Since the pictures are not wanted, retype the listing below exactly and without them.

(Beginning of Material provided)

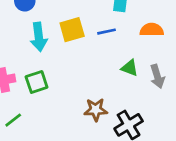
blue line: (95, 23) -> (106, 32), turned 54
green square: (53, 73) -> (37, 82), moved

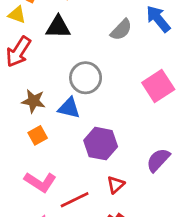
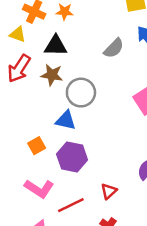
brown star: (33, 101) -> (52, 75), moved
purple hexagon: (101, 144) -> (72, 157), moved

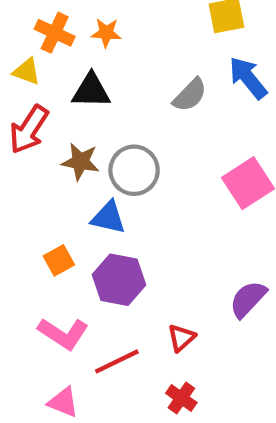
brown star: (52, 75) -> (80, 162), moved

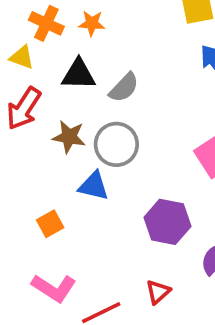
gray semicircle: (190, 95) -> (124, 88), moved
purple hexagon: (119, 280) -> (167, 222), moved

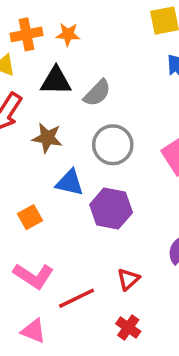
orange cross: (46, 23) -> (27, 34), turned -36
gray circle: (116, 144) -> (113, 145), moved
purple hexagon: (167, 222) -> (111, 209), moved

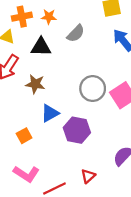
gray semicircle: (97, 93) -> (76, 33), moved
gray circle: (113, 145) -> (93, 89), moved
blue triangle: (70, 183) -> (50, 113), turned -42

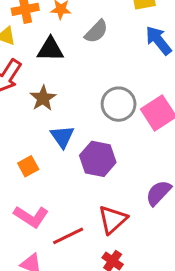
brown star: (35, 84) -> (43, 98), turned 30
blue triangle: (50, 113) -> (62, 137), turned -36
red triangle: (88, 176) -> (113, 220), size x1.5

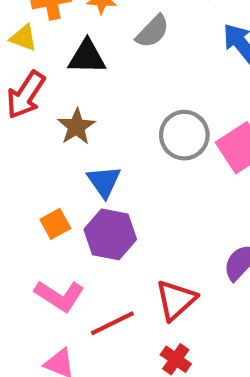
purple hexagon: (98, 159) -> (110, 234), moved

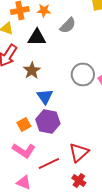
orange square: (55, 224) -> (24, 124), moved

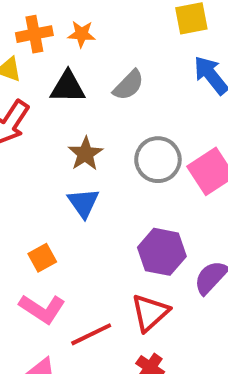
gray semicircle: (68, 25) -> (129, 85), moved
brown star: (32, 70) -> (85, 154), moved
purple hexagon: (48, 121) -> (162, 252), moved

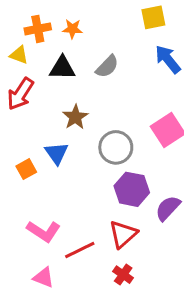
gray circle: (158, 160) -> (116, 147), moved
blue triangle: (83, 203) -> (57, 153), moved
orange square: (42, 258) -> (26, 169), moved

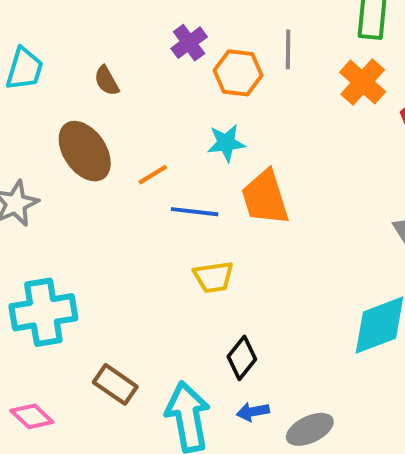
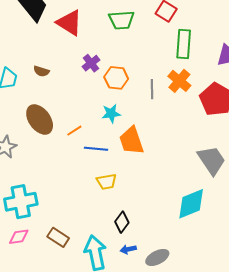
gray line: (288, 49) -> (152, 89), moved
brown semicircle: (107, 81) -> (41, 71), moved, turned -42
pink diamond: (32, 416) -> (19, 237), moved, turned -50

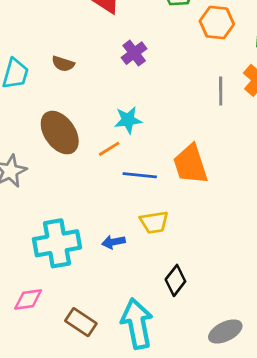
orange hexagon: (116, 78) -> (217, 23), moved
cyan star: (111, 114) -> (128, 120), moved
cyan cross: (21, 202) -> (57, 243), moved
brown rectangle: (58, 237) -> (81, 322), moved
blue arrow: (128, 249) -> (114, 242), moved

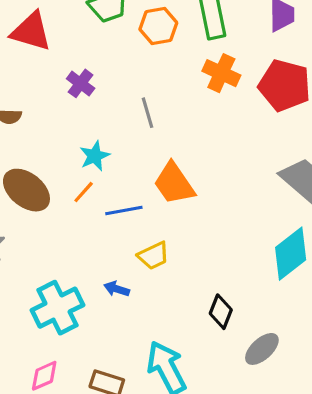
gray line: (221, 91) -> (147, 113), moved
blue arrow: (114, 242) -> (117, 289), turned 45
black diamond: (175, 280) -> (221, 312), moved

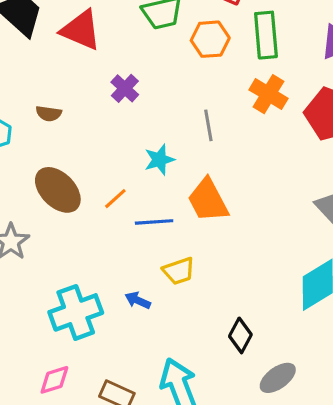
gray line: (147, 113) -> (208, 125), moved
cyan star: (95, 156) -> (159, 160), moved

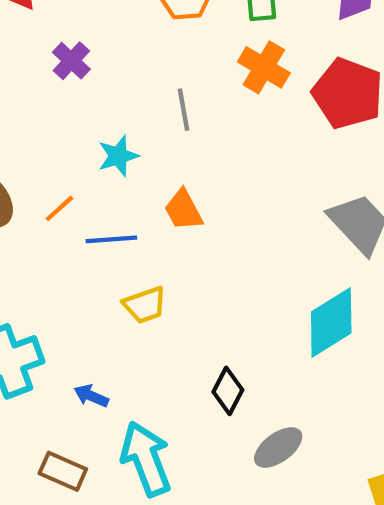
orange trapezoid: (208, 200) -> (183, 210), size x0.7
blue arrow: (138, 300) -> (91, 396), moved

(End of Material provided)

## [Result of the exercise]
blue line: (95, 23) -> (106, 32), turned 54
green square: (53, 73) -> (37, 82), moved

brown star: (33, 101) -> (52, 75), moved
purple hexagon: (101, 144) -> (72, 157), moved

brown star: (52, 75) -> (80, 162), moved

gray semicircle: (190, 95) -> (124, 88), moved
purple hexagon: (119, 280) -> (167, 222), moved

orange cross: (46, 23) -> (27, 34), turned -36
gray circle: (116, 144) -> (113, 145), moved
purple hexagon: (167, 222) -> (111, 209), moved

gray semicircle: (97, 93) -> (76, 33), moved
gray circle: (113, 145) -> (93, 89), moved
blue triangle: (70, 183) -> (50, 113), turned -42

brown star: (35, 84) -> (43, 98), turned 30
blue triangle: (50, 113) -> (62, 137), turned -36
red triangle: (88, 176) -> (113, 220), size x1.5

purple hexagon: (98, 159) -> (110, 234), moved

orange square: (55, 224) -> (24, 124), moved

gray semicircle: (68, 25) -> (129, 85), moved
brown star: (32, 70) -> (85, 154), moved
purple hexagon: (48, 121) -> (162, 252), moved

gray circle: (158, 160) -> (116, 147), moved
blue triangle: (83, 203) -> (57, 153), moved
orange square: (42, 258) -> (26, 169), moved

gray line: (288, 49) -> (152, 89), moved
brown semicircle: (107, 81) -> (41, 71), moved, turned -42
pink diamond: (32, 416) -> (19, 237), moved, turned -50

orange hexagon: (116, 78) -> (217, 23), moved
cyan star: (111, 114) -> (128, 120), moved
cyan cross: (21, 202) -> (57, 243), moved
brown rectangle: (58, 237) -> (81, 322), moved
blue arrow: (128, 249) -> (114, 242), moved

gray line: (221, 91) -> (147, 113), moved
blue arrow: (114, 242) -> (117, 289), turned 45
black diamond: (175, 280) -> (221, 312), moved

gray line: (147, 113) -> (208, 125), moved
cyan star: (95, 156) -> (159, 160), moved

orange trapezoid: (208, 200) -> (183, 210), size x0.7
blue arrow: (138, 300) -> (91, 396), moved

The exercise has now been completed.